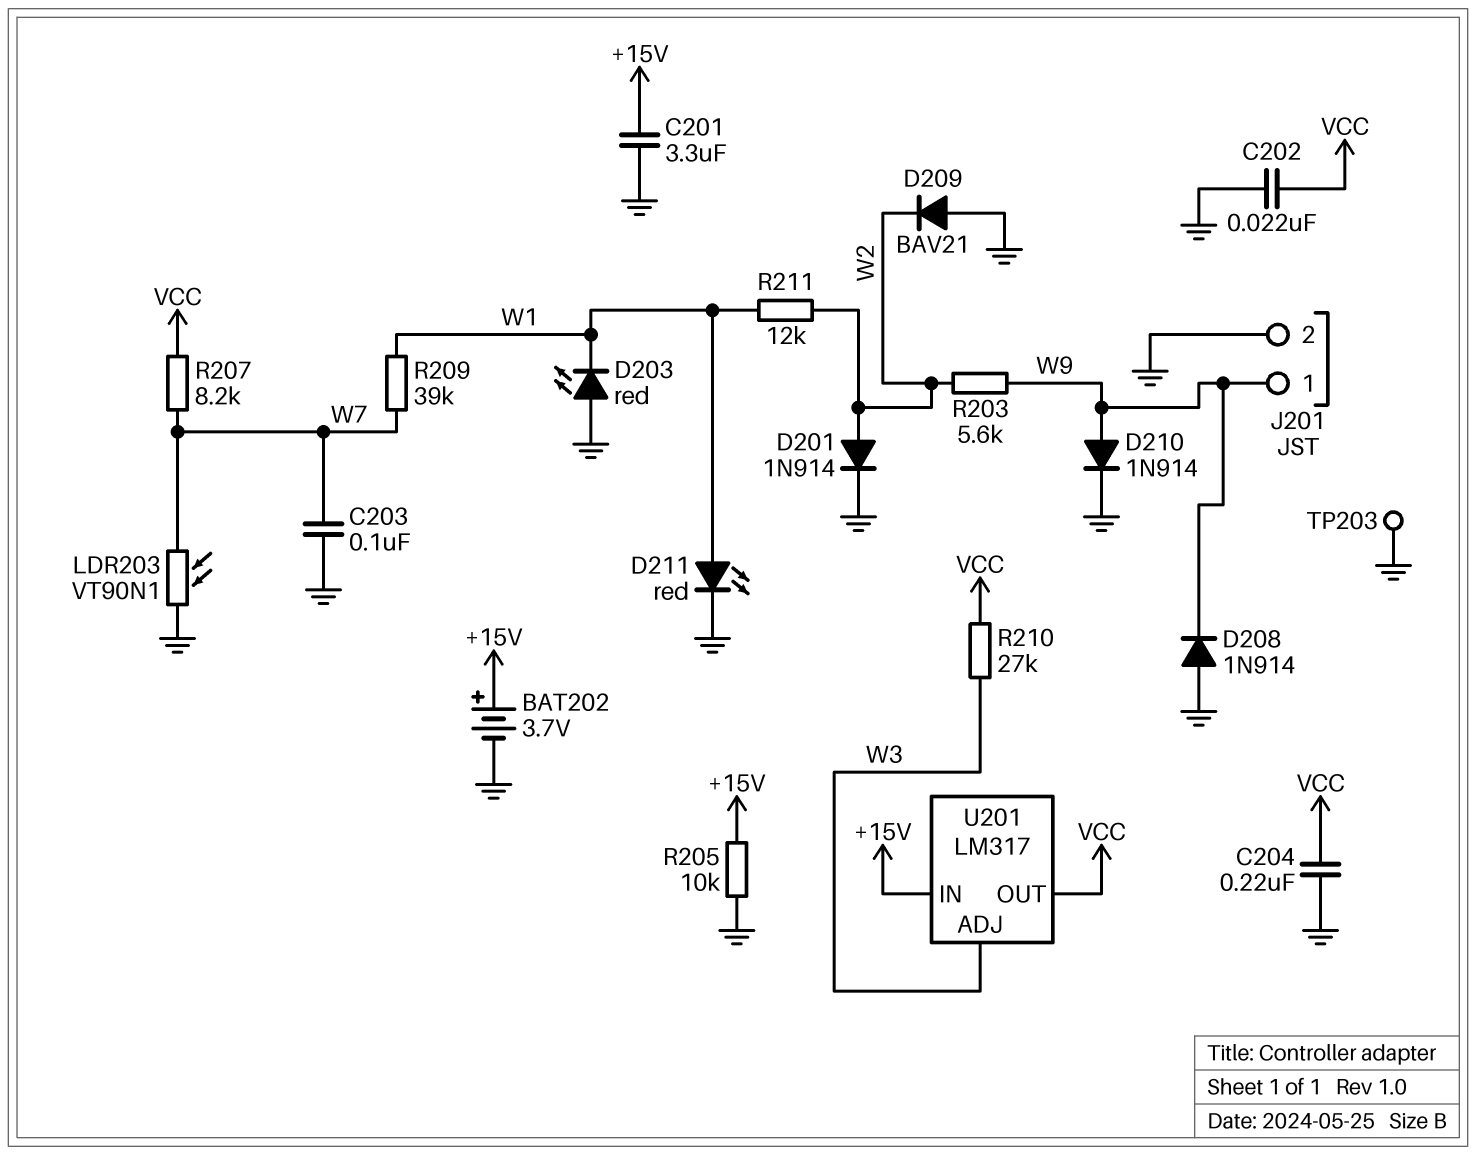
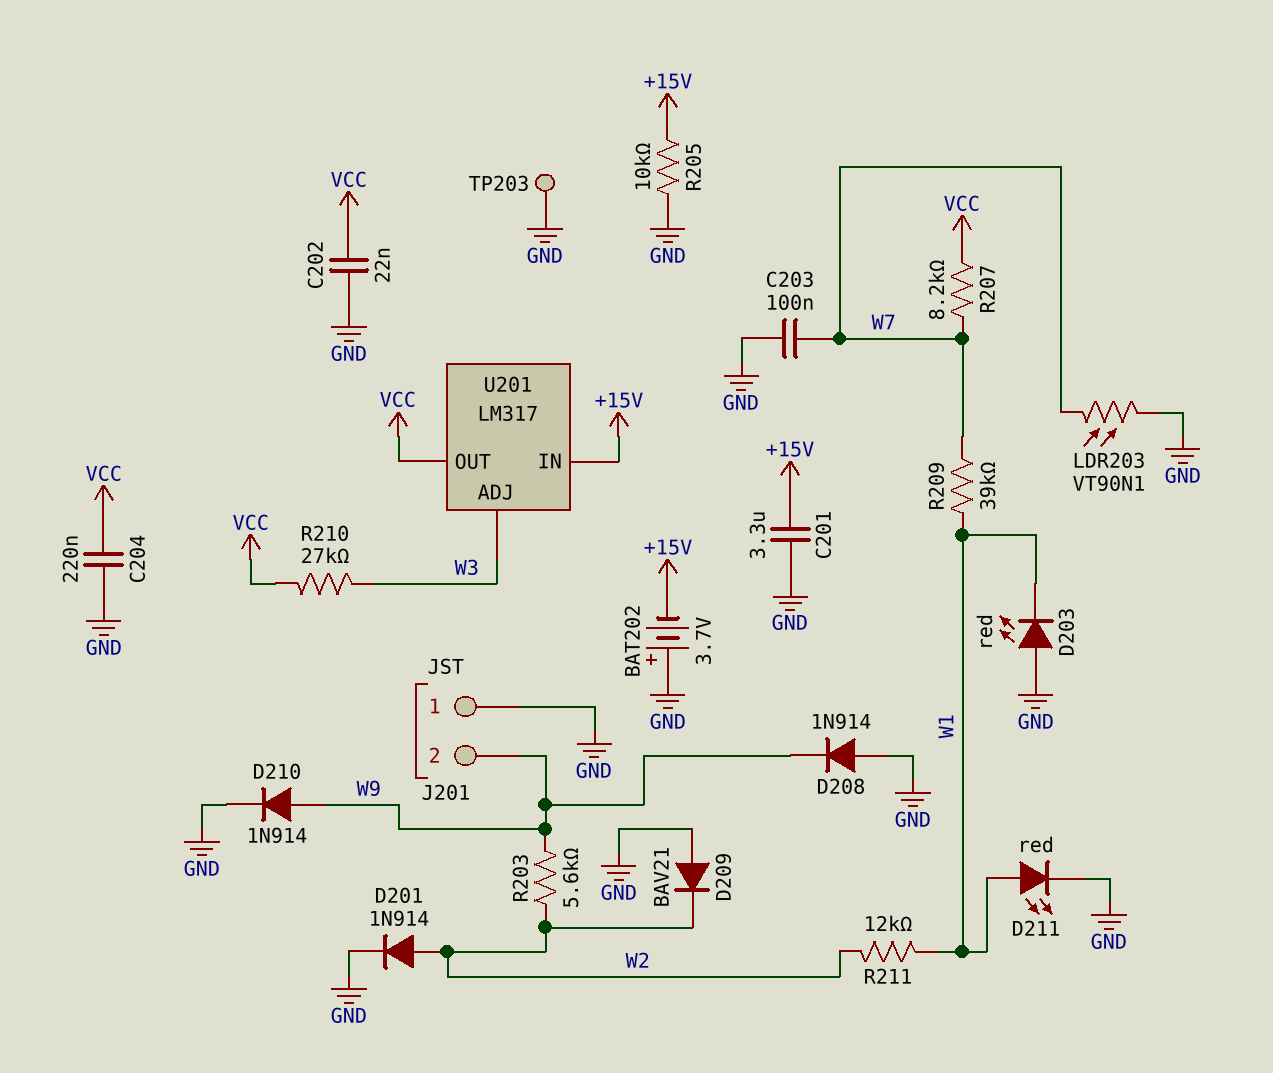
BAT202: 3.7V (plus +15V, minus GND) -> 3.7V (plus GND, minus +15V)
J201 pin 1: W9 -> GND
J201 pin 2: GND -> W9

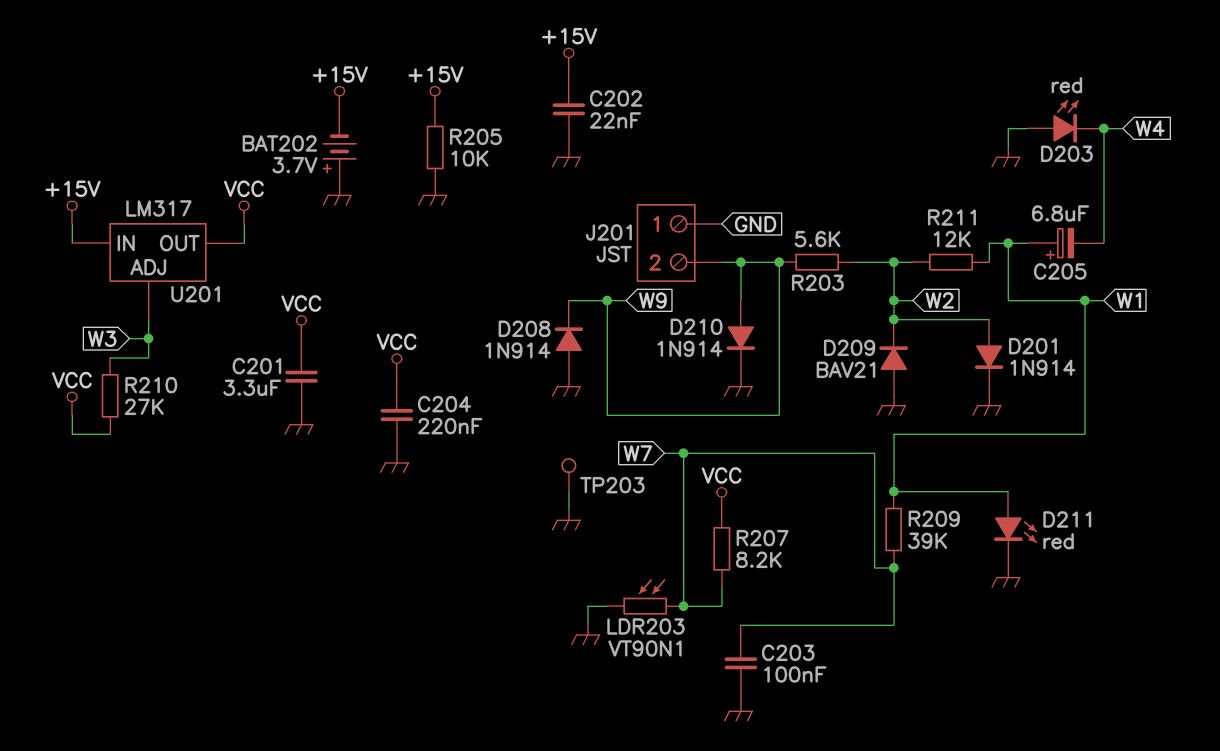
C201: 3.3uF (+15V, GND) -> 3.3uF (GND, VCC)
C202: 22nF (GND, VCC) -> 22nF (+15V, GND)
C205: none -> 6.8uF (plus W1, minus W4)
D203: LED red (A GND, K W1) -> LED red (A GND, K W4)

■ **The problem**: Find the number of lines in the records that contain "minus", and write that number only.

■ **Result**: 2